WHAT YOU NEED TO DO:
Every line below that includes the word "green" needs to be copied.

ENTRIES SHOWN:
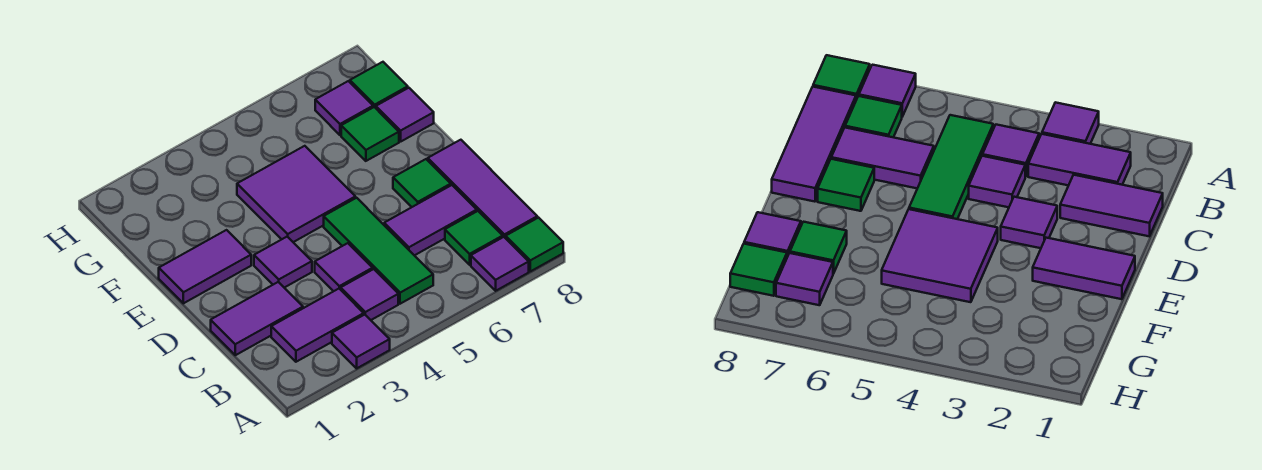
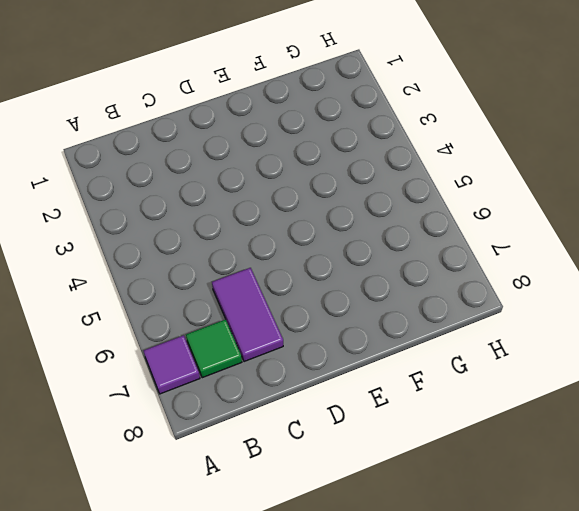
none -> purple tile A3 level 1
none -> green tile A8 level 1
none -> purple tile B2:B3 level 1

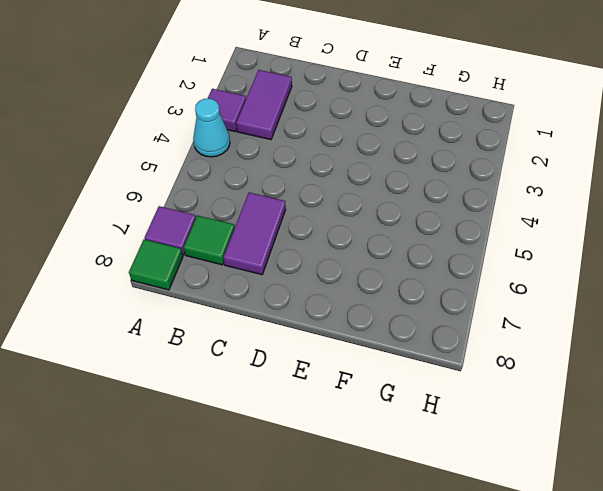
cyan cone A4 level 1 -> none
none -> purple tile B4 level 1
none -> green tile B5:D5 level 1
none -> purple tile B8:D8 level 1

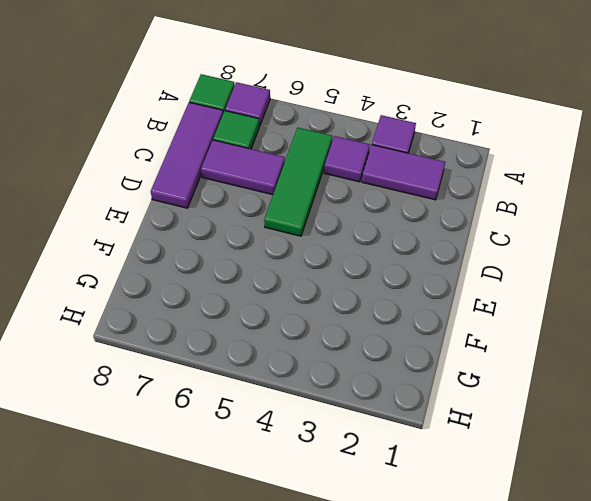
none -> purple tile C1:C2 level 1
none -> purple tile C4 level 1
none -> purple tile D3 level 1

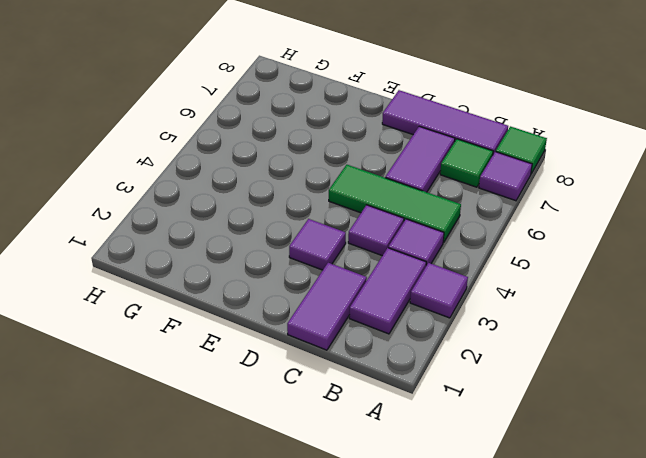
none -> green tile D7 level 1
none -> purple tile E1:E2 level 1
none -> purple tile E4:F5 level 1

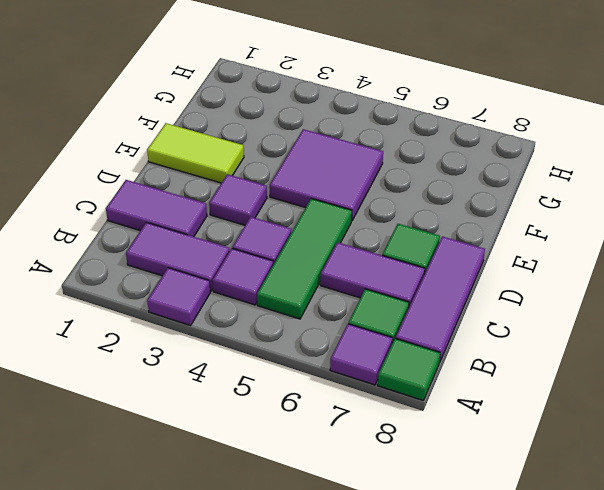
lime tile E1:E2 level 1 -> purple tile E1:E2 level 1
none -> green tile F7 level 1
none -> purple tile F8 level 1
none -> purple tile G7 level 1

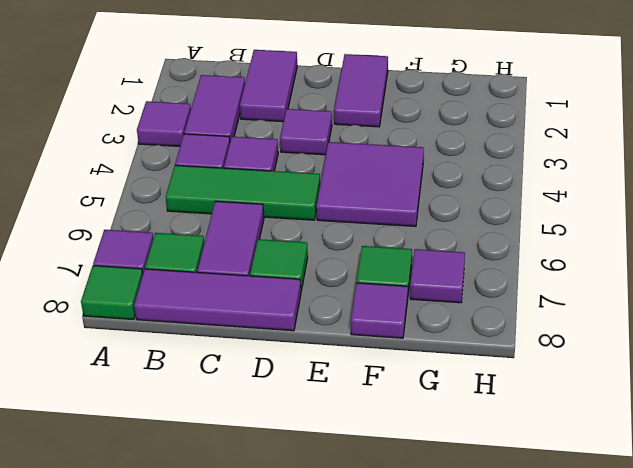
none -> green tile G8 level 1

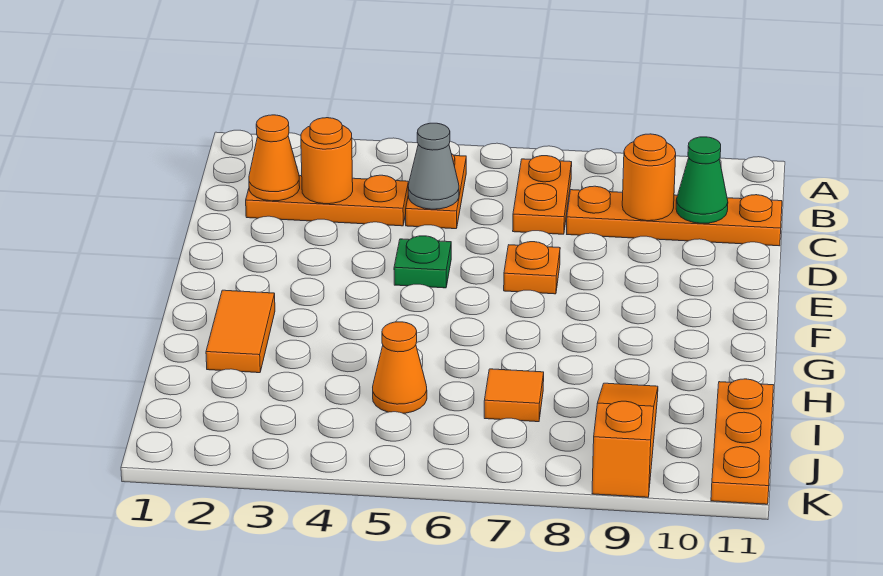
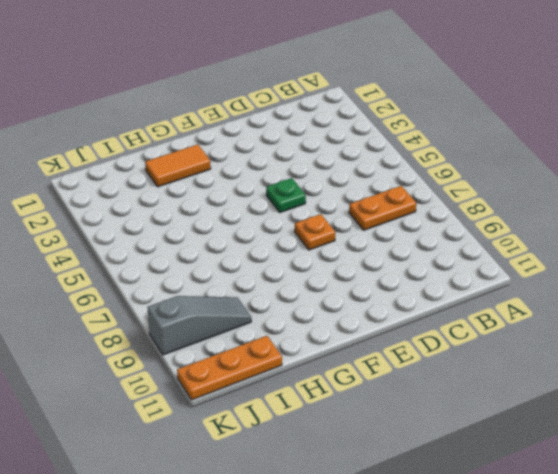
grey slope I9:K9 level 1 top K -> orange slope I9:K9 level 1 top K
none -> orange plate B5:C5 level 1
none -> orange plate C2:C4 level 1
none -> orange plate C8:C11 level 1

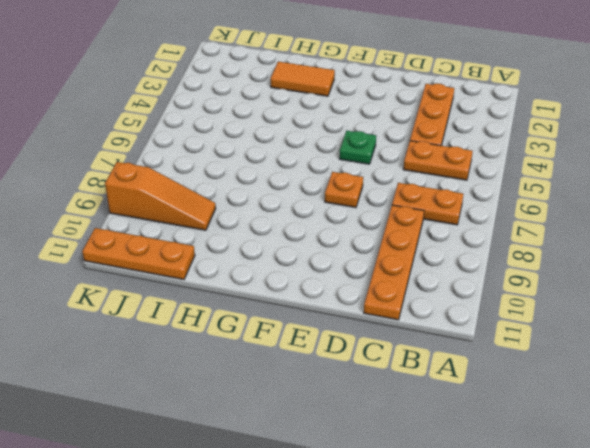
none -> orange cone I5 level 1
none -> orange tile I7 level 1
none -> orange cone C2 level 2

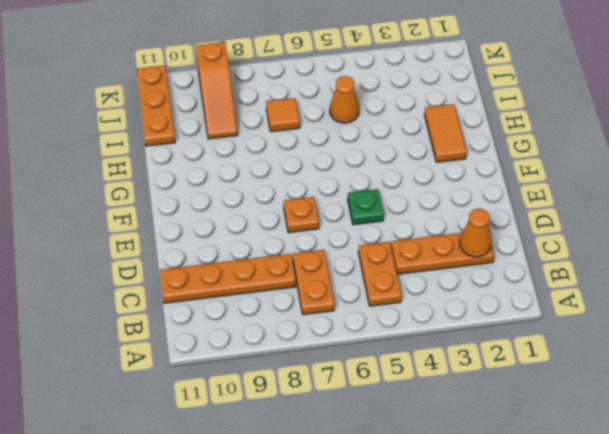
none -> orange round brick C3 level 2
none -> grey cone C5 level 2
none -> orange round brick C9 level 2

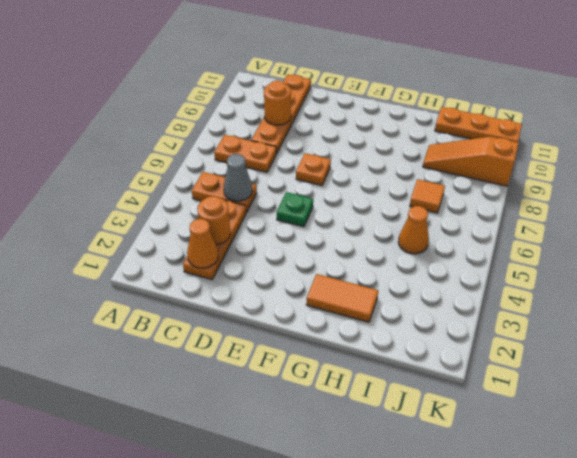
none -> green cone C10 level 2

FINISHED EXERCISE:
none -> green tile A8 level 1
none -> green tile B5:D5 level 1
none -> green tile D7 level 1
none -> green tile F7 level 1
none -> green tile G8 level 1
none -> green cone C10 level 2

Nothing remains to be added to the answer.